Write out the data exactly as given, dropping every picture.

BEGIN Records to use

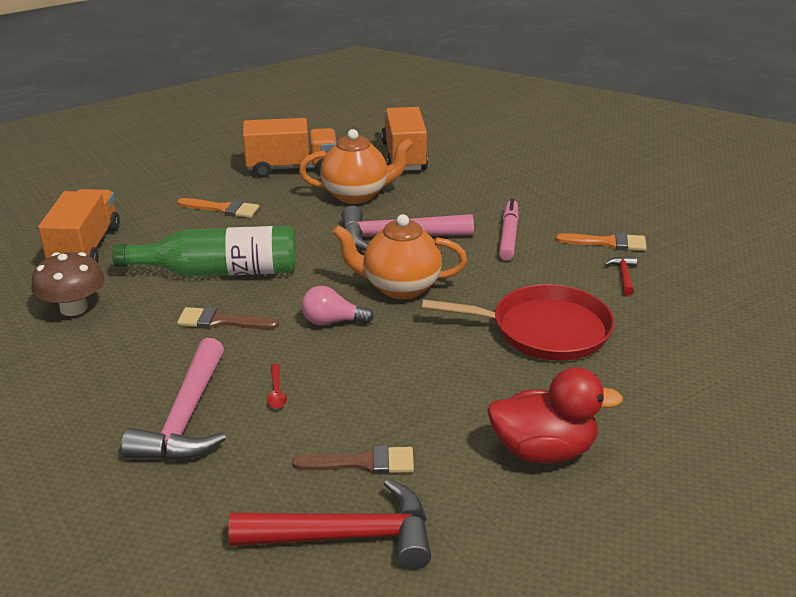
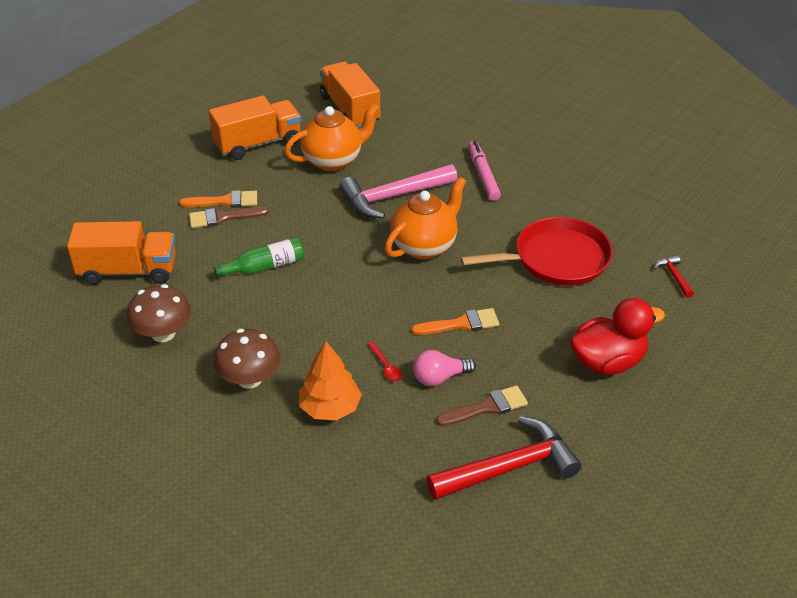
camera: 20 degrees left, 10 degrees up
(85, 248) = (128, 271): orange truck -> orange truck turned 105 degrees clockwise
(124, 369) = (249, 379): none -> brown mushroom
(186, 418) = (330, 408): pink hammer -> orange tree
(219, 271) = (265, 266): green bottle -> green bottle, size x0.57
(221, 321) = (300, 314): brown brush -> brown brush (223, 217)
(332, 321) = (390, 292): pink light bulb -> pink light bulb (439, 378)
(400, 287) = (424, 246): orange teapot -> orange teapot turned 150 degrees clockwise
(607, 243) = (563, 165): orange brush -> orange brush (461, 324)
(623, 276) = (590, 194): red hammer -> red hammer (674, 276)

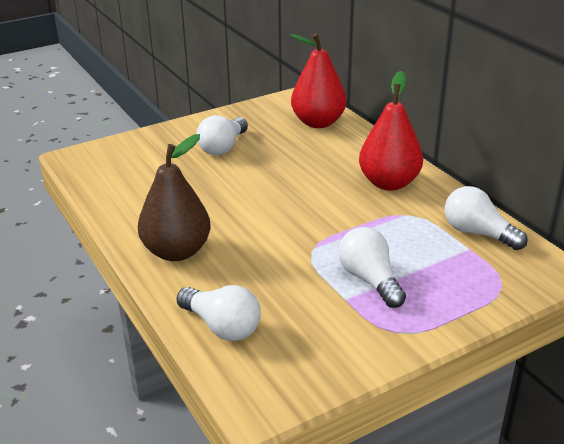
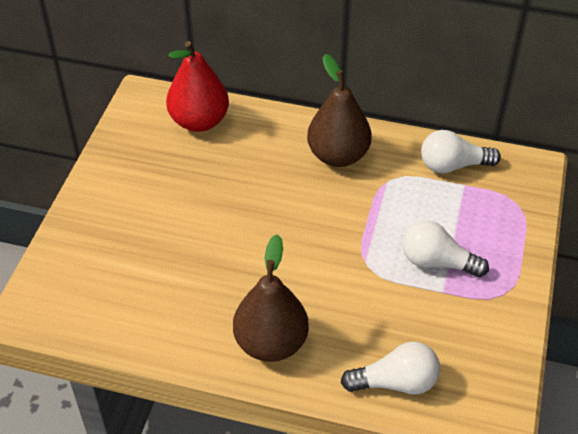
camera: 45 degrees left, 15 degrees up
(223, 147) = (154, 205): white light bulb -> none
(389, 183) = (338, 156): red pear -> brown pear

END Records to use

Output:
camera: 20 degrees left, 10 degrees up
(85, 248) = (128, 271): orange truck -> orange truck turned 105 degrees clockwise
(124, 369) = (249, 379): none -> brown mushroom
(186, 418) = (330, 408): pink hammer -> orange tree
(219, 271) = (265, 266): green bottle -> green bottle, size x0.57
(221, 321) = (300, 314): brown brush -> brown brush (223, 217)
(332, 321) = (390, 292): pink light bulb -> pink light bulb (439, 378)
(400, 287) = (424, 246): orange teapot -> orange teapot turned 150 degrees clockwise
(607, 243) = (563, 165): orange brush -> orange brush (461, 324)
(623, 276) = (590, 194): red hammer -> red hammer (674, 276)

camera: 45 degrees left, 15 degrees up
(223, 147) = (154, 205): white light bulb -> none
(389, 183) = (338, 156): red pear -> brown pear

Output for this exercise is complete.